_WHAT NEEDS TO BE DONE_. Your response should contain every line from the data below that holds the string "pink".

##### SUPPLIED ENTRIES

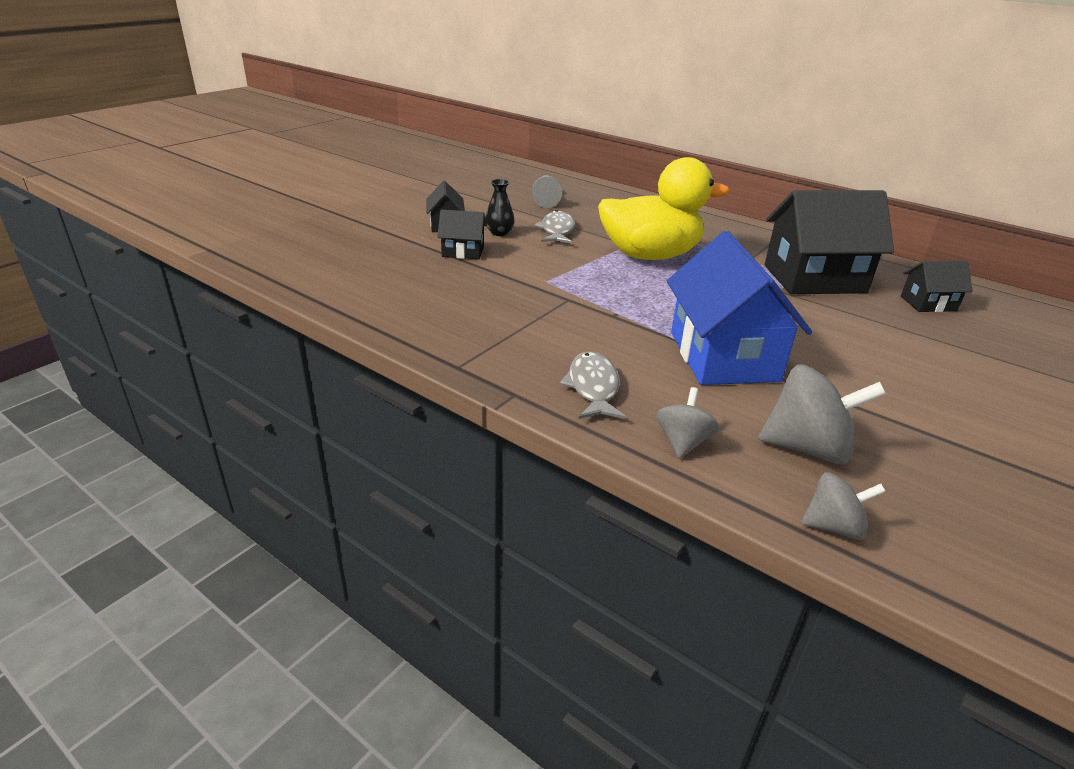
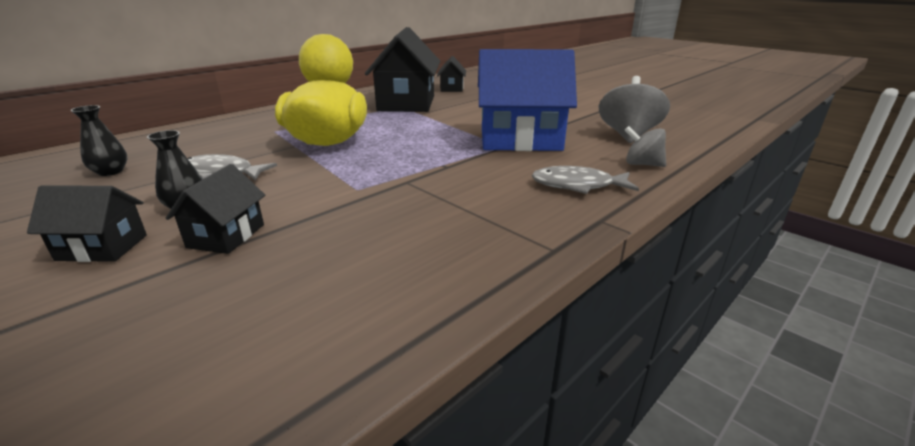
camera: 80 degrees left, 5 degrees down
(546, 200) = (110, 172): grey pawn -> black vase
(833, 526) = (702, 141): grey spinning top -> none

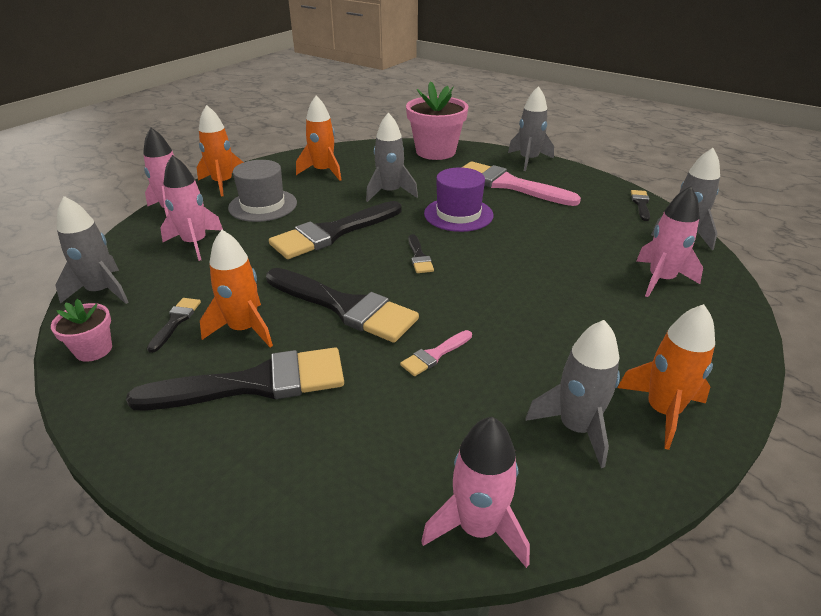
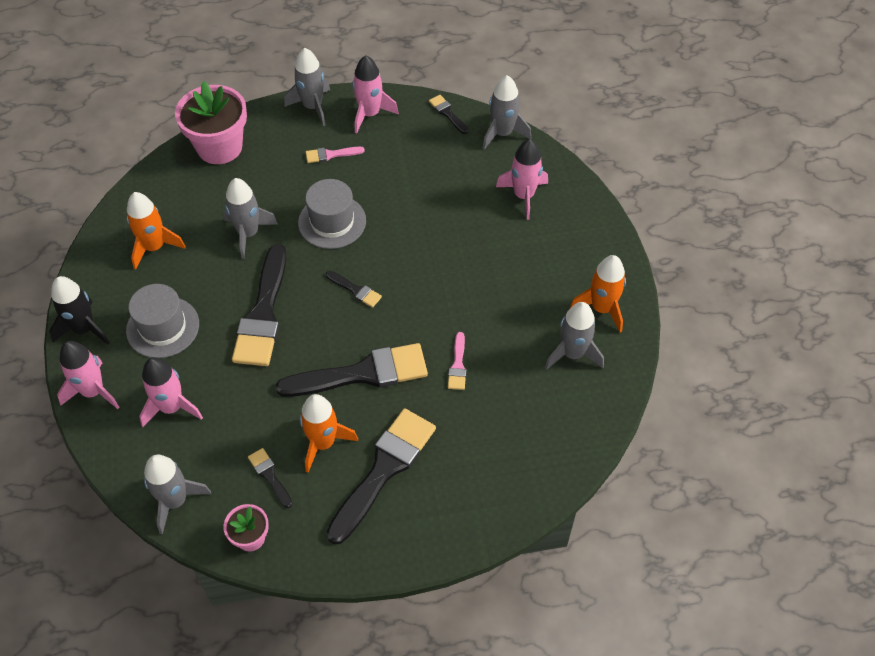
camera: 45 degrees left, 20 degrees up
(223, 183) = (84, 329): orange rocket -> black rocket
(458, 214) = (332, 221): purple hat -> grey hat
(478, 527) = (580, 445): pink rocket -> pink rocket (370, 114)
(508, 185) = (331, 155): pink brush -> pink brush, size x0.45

##########

_YOUR SOLUTION_.
(478, 527) = (580, 445): pink rocket -> pink rocket (370, 114)
(508, 185) = (331, 155): pink brush -> pink brush, size x0.45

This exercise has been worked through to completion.